*Task prompt*:
For every record beneath this instruction, give an exact repetition, omitting images.

*Records for this task*:
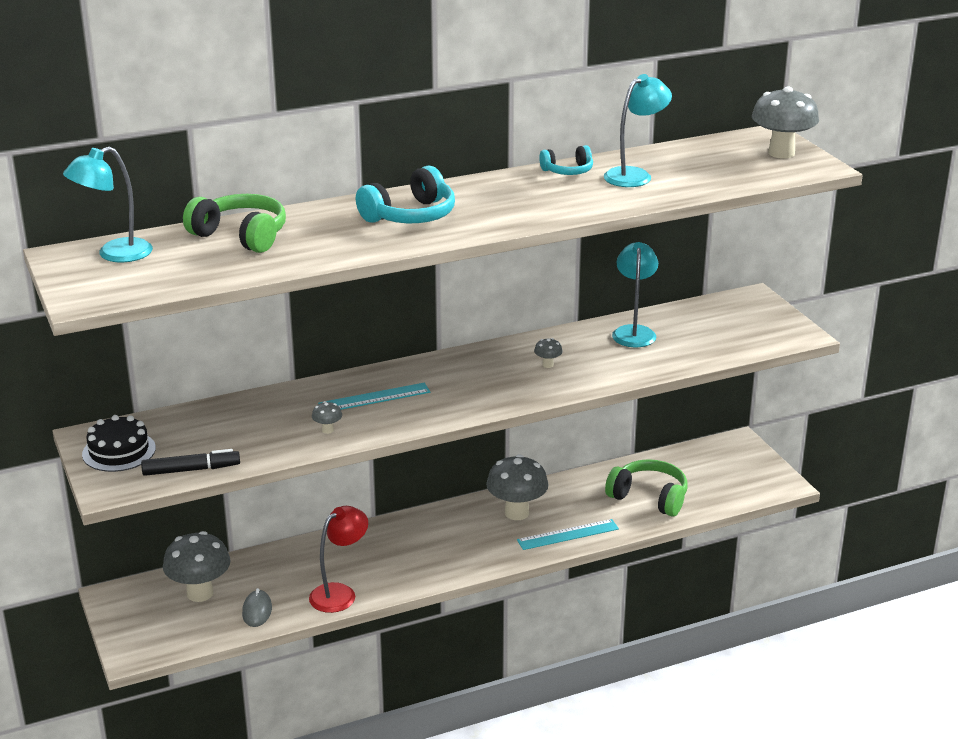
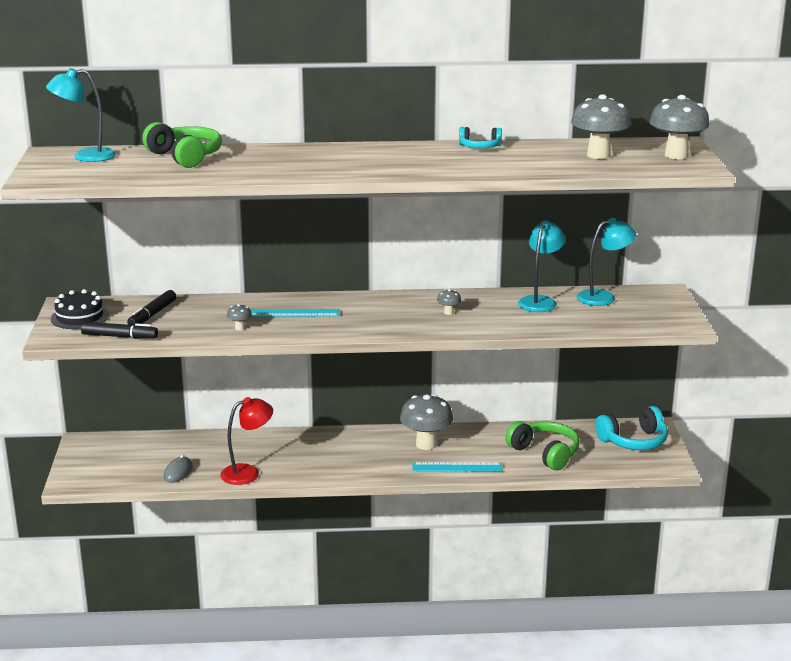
camera: 20 degrees right, 5 degrees down
grey mushroom [163,531,231,602] -> grey mushroom moved to [571,94,631,159]
turquoise headphones [356,166,455,223] -> turquoise headphones moved to [595,406,668,450]
turquoise lamp [604,74,672,187] -> turquoise lamp moved to [577,218,636,306]
none -> black marker [127,290,176,326]

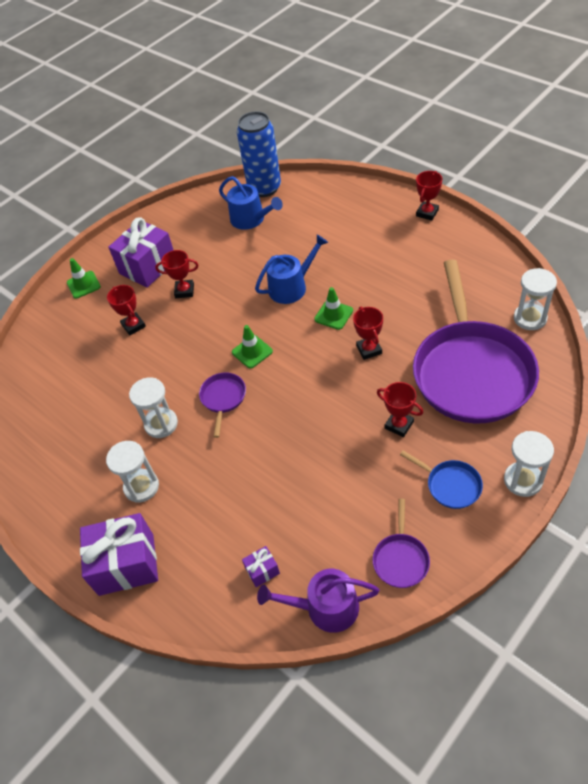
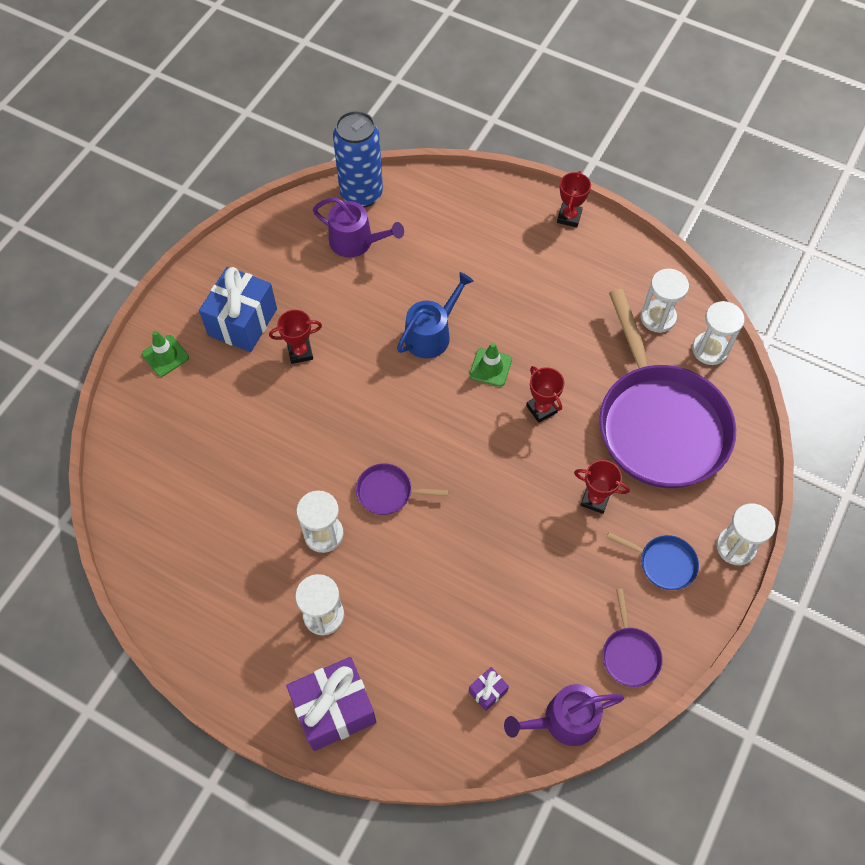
camera: 20 degrees left, 10 degrees up
red trophy [107,285,146,335] -> none
purple gift [108,217,173,288] -> blue gift [199,267,277,352]
purple pan [199,372,246,438] -> purple pan turned 75 degrees counterclockwise [356,464,448,515]
blue watering can [219,176,283,230] -> purple watering can [313,197,404,258]
green traffic cone [232,325,273,369] -> none
none -> white hourglass [641,269,689,333]

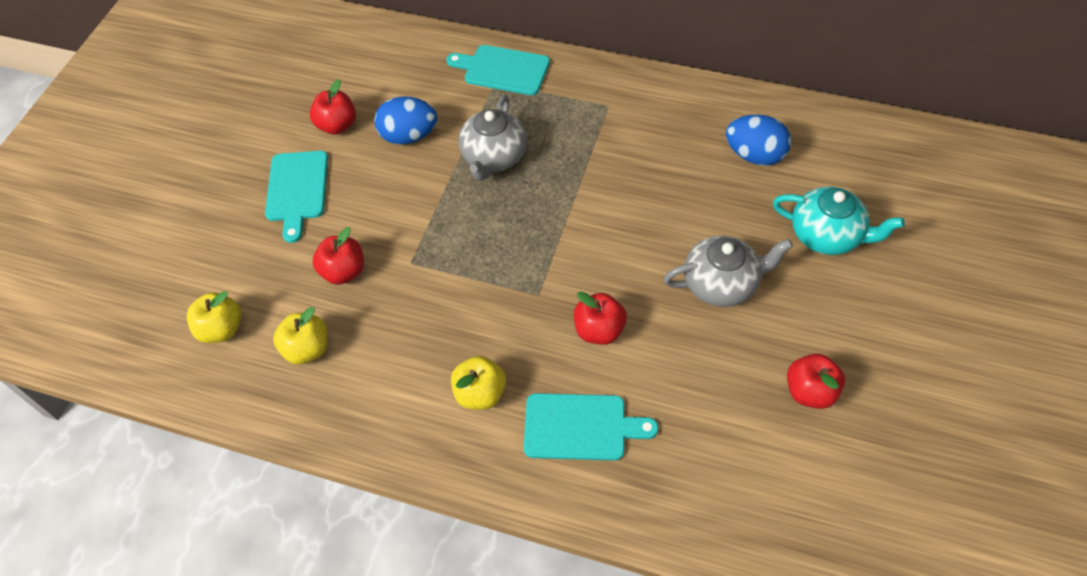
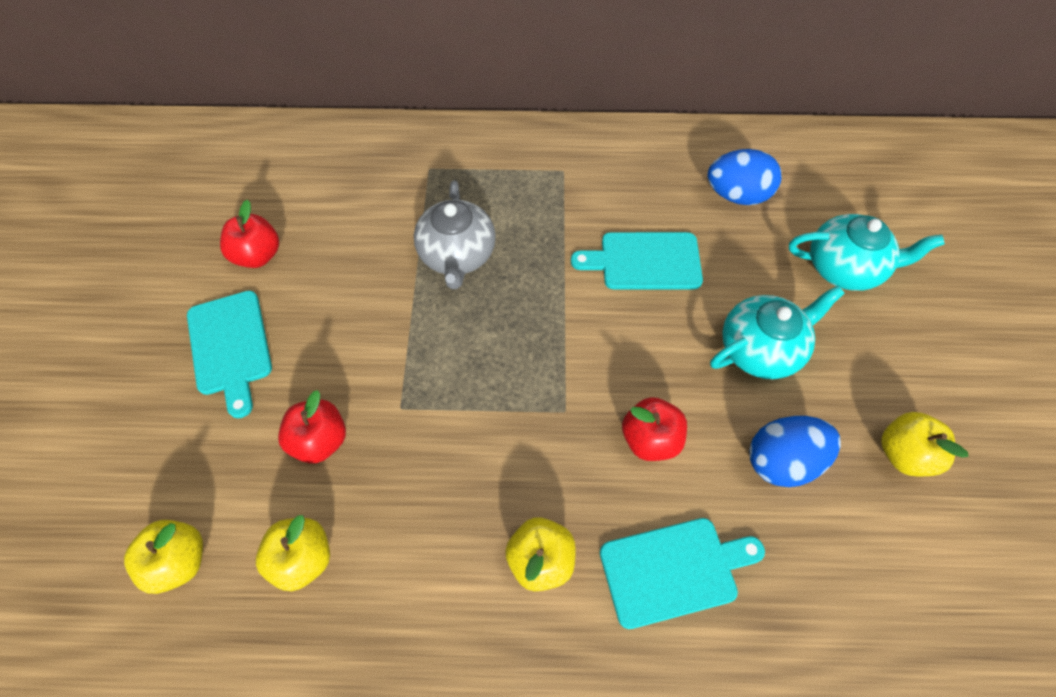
camera: 20 degrees left, 5 degrees up
blue egg [374,96,437,145] -> blue egg moved to [749,416,841,487]
turquoise cutting board [446,45,550,95] -> turquoise cutting board moved to [571,232,703,290]
grey teapot [664,235,793,307] -> turquoise teapot [710,285,845,379]
red apple [787,353,845,409] -> yellow apple [881,412,968,476]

*Result below*:
camera: 20 degrees right, 5 degrees down
grey mushroom [163,531,231,602] -> grey mushroom moved to [571,94,631,159]
turquoise headphones [356,166,455,223] -> turquoise headphones moved to [595,406,668,450]
turquoise lamp [604,74,672,187] -> turquoise lamp moved to [577,218,636,306]
none -> black marker [127,290,176,326]

camera: 20 degrees left, 10 degrees up
red trophy [107,285,146,335] -> none
purple gift [108,217,173,288] -> blue gift [199,267,277,352]
purple pan [199,372,246,438] -> purple pan turned 75 degrees counterclockwise [356,464,448,515]
blue watering can [219,176,283,230] -> purple watering can [313,197,404,258]
green traffic cone [232,325,273,369] -> none
none -> white hourglass [641,269,689,333]

camera: 20 degrees left, 5 degrees up
blue egg [374,96,437,145] -> blue egg moved to [749,416,841,487]
turquoise cutting board [446,45,550,95] -> turquoise cutting board moved to [571,232,703,290]
grey teapot [664,235,793,307] -> turquoise teapot [710,285,845,379]
red apple [787,353,845,409] -> yellow apple [881,412,968,476]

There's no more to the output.